Activity |
Of all the lines below, output only those starting at the one with "D7: schottky BAT85" and ending at the one with "J2 pin 2: GND -> +5V", both ends included, exactly as written.

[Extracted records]
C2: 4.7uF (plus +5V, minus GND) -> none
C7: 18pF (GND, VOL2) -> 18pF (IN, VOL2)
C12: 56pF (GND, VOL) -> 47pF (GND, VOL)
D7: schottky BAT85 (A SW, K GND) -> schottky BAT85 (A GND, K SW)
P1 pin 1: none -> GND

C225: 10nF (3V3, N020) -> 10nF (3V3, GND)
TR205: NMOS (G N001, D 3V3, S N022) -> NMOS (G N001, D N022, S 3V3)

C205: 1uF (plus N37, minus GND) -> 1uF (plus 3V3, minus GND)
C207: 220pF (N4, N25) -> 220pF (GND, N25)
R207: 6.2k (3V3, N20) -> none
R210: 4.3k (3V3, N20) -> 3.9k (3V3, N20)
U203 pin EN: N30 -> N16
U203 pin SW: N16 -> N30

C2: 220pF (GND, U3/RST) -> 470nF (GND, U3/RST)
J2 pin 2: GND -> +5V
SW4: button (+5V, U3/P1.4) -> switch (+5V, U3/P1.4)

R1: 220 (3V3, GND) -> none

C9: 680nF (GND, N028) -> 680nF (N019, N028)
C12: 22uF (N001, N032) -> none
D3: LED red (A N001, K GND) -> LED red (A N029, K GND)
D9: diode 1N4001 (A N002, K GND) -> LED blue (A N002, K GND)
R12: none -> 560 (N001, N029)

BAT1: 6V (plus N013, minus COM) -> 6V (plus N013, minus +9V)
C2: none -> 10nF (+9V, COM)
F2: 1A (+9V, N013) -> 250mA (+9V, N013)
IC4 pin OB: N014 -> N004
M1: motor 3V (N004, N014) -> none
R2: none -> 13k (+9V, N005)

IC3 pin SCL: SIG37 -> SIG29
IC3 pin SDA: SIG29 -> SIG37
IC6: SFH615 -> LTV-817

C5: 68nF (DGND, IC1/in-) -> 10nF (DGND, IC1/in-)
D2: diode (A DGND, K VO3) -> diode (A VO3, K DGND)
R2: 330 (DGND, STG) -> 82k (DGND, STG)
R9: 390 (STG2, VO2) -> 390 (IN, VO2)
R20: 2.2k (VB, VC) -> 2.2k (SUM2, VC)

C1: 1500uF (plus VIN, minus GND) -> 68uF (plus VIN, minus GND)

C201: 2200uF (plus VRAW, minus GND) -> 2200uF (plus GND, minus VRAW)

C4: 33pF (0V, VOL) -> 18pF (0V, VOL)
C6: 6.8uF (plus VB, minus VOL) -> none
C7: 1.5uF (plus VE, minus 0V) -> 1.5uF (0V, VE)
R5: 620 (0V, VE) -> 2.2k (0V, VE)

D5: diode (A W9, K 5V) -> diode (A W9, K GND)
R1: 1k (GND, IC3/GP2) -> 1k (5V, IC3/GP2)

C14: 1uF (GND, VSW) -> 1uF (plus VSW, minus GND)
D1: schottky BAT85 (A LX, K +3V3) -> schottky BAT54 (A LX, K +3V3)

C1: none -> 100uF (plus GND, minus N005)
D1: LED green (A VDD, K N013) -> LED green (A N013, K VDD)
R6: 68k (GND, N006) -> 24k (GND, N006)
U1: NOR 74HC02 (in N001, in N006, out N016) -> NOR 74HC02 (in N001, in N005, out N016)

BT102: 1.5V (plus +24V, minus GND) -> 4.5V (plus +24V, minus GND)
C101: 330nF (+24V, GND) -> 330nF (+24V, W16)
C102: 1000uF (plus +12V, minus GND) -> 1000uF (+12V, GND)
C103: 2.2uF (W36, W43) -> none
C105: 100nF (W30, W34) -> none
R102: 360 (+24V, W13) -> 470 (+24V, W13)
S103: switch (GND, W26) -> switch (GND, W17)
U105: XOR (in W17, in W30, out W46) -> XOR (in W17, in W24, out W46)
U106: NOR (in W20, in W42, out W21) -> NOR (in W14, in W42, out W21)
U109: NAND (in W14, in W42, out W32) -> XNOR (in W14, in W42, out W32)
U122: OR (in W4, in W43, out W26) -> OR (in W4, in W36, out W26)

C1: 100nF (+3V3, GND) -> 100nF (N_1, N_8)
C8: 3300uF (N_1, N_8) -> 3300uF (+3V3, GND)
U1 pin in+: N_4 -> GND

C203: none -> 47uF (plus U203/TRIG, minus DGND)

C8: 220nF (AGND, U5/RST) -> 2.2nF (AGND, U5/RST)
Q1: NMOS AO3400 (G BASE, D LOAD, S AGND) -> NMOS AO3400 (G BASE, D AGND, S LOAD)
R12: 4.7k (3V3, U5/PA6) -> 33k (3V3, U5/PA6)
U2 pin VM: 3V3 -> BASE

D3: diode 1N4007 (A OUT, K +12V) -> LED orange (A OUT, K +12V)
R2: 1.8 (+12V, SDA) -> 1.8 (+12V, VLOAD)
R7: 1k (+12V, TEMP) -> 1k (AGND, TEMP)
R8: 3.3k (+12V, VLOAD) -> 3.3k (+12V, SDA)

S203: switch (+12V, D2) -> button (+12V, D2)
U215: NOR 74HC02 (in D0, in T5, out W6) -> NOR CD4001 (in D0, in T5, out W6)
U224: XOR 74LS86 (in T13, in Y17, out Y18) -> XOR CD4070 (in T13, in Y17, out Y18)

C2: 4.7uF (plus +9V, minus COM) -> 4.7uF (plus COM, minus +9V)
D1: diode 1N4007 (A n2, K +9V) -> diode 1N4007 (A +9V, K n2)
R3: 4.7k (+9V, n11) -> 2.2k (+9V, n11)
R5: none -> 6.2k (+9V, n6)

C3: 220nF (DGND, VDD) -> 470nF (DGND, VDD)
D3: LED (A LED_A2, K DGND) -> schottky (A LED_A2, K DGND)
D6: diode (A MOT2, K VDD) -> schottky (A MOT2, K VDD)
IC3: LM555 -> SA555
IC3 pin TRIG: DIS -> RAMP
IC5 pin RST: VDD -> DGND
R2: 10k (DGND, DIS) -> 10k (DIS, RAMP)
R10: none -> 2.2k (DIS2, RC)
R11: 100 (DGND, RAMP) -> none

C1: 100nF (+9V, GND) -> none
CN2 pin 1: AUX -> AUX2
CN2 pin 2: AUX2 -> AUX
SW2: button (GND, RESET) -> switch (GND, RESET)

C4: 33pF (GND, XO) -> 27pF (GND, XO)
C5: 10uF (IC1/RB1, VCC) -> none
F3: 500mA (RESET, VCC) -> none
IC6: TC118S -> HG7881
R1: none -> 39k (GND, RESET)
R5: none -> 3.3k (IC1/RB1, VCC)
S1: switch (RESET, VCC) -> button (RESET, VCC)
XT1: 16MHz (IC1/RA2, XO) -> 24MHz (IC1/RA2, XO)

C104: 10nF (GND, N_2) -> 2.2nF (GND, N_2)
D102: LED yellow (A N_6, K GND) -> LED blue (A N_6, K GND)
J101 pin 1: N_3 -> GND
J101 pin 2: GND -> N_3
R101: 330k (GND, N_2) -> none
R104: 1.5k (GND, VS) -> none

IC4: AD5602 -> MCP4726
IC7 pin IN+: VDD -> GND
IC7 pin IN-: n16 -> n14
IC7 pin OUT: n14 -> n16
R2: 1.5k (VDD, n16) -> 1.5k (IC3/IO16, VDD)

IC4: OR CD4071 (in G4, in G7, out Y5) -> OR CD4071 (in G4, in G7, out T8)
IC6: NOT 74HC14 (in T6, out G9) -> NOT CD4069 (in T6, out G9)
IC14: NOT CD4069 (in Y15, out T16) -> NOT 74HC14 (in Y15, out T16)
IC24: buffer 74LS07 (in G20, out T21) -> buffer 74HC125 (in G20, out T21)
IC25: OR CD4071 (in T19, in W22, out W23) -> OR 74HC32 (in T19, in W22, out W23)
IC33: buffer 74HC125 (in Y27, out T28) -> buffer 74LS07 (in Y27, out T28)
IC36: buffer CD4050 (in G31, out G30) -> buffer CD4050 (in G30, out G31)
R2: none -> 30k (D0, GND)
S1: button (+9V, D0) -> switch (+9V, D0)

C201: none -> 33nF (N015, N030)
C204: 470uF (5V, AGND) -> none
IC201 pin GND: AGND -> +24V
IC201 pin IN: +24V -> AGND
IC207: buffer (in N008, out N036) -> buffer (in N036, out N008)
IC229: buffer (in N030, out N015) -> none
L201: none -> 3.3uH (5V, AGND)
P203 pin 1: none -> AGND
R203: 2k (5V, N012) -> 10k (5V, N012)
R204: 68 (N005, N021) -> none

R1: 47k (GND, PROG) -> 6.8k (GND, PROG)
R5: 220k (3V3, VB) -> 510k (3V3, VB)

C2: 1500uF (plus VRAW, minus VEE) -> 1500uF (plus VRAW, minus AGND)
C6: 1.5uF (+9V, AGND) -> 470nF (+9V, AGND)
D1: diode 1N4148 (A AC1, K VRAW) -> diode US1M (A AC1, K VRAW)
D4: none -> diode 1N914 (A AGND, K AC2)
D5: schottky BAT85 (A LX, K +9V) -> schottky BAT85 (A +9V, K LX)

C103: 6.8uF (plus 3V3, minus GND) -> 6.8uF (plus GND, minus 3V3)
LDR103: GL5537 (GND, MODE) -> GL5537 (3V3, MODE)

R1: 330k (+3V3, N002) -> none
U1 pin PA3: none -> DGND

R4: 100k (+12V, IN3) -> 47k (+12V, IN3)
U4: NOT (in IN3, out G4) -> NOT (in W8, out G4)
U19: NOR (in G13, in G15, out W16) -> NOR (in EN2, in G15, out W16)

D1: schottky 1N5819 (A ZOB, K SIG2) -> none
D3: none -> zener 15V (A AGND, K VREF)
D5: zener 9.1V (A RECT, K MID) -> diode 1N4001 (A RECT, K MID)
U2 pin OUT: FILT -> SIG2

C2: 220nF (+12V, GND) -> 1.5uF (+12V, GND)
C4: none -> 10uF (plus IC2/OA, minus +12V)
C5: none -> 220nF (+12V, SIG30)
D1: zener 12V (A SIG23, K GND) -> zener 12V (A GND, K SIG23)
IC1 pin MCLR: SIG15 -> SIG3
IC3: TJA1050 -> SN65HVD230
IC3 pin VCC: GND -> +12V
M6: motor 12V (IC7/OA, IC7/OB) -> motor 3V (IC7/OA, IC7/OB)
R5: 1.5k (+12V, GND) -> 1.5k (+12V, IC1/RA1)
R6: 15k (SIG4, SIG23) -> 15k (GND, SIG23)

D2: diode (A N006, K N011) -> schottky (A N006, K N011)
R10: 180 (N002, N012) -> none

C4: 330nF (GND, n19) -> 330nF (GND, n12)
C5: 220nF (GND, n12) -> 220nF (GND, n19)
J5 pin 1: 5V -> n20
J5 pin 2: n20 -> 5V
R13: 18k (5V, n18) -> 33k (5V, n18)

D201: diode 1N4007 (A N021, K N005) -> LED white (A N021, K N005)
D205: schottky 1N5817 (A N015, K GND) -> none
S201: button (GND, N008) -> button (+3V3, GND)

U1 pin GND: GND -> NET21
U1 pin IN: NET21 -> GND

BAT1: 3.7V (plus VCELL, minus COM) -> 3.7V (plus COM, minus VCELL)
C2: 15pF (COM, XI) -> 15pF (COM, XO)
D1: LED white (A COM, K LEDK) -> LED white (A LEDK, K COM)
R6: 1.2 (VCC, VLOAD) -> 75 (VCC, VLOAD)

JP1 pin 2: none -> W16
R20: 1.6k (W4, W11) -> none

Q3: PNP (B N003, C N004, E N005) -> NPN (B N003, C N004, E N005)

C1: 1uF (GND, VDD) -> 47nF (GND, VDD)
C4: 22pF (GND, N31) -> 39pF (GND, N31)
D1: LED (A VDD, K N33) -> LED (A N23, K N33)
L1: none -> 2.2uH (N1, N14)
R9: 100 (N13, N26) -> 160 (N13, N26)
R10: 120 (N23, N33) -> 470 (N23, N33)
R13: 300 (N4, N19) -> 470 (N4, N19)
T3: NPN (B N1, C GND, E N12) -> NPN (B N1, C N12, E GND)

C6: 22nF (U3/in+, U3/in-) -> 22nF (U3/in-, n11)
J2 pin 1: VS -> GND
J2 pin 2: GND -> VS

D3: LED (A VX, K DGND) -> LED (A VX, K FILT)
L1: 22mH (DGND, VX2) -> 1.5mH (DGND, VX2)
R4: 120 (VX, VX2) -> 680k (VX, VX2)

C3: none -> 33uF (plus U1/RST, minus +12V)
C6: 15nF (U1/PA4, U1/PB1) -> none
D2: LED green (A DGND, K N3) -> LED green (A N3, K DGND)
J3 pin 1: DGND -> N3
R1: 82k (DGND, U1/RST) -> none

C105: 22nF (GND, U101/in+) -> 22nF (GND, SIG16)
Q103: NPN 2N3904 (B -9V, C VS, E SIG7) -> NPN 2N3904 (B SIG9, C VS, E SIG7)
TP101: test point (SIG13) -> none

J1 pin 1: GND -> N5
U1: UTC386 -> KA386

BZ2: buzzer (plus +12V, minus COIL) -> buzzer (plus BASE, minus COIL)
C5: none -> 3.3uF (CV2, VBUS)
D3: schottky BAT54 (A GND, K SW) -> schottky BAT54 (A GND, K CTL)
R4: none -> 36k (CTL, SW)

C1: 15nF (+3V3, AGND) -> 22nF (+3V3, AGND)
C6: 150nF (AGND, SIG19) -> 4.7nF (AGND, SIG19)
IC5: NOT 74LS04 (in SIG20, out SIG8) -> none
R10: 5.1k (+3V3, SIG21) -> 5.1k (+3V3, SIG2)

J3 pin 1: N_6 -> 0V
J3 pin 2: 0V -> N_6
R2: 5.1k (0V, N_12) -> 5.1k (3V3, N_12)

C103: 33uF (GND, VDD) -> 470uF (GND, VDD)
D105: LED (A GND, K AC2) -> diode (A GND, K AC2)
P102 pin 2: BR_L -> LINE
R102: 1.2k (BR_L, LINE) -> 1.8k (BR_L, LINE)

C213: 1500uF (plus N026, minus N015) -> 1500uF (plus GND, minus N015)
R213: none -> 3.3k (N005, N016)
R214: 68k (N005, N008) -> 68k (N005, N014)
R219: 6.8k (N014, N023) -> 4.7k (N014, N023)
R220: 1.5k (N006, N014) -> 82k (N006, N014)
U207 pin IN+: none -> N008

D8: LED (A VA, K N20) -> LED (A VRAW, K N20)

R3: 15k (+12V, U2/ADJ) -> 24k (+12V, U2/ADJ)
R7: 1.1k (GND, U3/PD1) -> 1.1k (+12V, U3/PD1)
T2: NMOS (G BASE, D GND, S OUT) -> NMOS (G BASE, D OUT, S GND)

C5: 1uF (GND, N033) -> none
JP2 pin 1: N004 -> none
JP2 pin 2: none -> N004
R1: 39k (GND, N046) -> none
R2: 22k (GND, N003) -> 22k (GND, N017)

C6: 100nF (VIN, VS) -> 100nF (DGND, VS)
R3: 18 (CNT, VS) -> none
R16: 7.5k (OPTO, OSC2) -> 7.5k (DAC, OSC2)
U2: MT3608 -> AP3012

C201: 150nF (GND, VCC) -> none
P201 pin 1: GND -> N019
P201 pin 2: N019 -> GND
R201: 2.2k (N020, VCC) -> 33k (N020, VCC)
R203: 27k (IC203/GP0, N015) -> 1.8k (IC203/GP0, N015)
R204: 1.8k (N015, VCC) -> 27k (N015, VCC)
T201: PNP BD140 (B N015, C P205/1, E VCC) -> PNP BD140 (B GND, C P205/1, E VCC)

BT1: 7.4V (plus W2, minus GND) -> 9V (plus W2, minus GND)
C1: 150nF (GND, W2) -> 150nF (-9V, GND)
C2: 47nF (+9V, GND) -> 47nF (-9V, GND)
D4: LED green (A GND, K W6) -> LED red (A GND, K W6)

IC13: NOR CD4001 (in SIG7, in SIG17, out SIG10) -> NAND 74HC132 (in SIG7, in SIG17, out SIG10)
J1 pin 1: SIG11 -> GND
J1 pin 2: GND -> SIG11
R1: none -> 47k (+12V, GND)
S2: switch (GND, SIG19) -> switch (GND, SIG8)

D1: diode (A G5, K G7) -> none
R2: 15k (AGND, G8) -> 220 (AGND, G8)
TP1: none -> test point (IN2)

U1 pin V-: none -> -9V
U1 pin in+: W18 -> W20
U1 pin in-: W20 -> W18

Task answer |
D7: schottky BAT85 (A SW, K GND) -> schottky BAT85 (A GND, K SW)
P1 pin 1: none -> GND

C225: 10nF (3V3, N020) -> 10nF (3V3, GND)
TR205: NMOS (G N001, D 3V3, S N022) -> NMOS (G N001, D N022, S 3V3)

C205: 1uF (plus N37, minus GND) -> 1uF (plus 3V3, minus GND)
C207: 220pF (N4, N25) -> 220pF (GND, N25)
R207: 6.2k (3V3, N20) -> none
R210: 4.3k (3V3, N20) -> 3.9k (3V3, N20)
U203 pin EN: N30 -> N16
U203 pin SW: N16 -> N30

C2: 220pF (GND, U3/RST) -> 470nF (GND, U3/RST)
J2 pin 2: GND -> +5V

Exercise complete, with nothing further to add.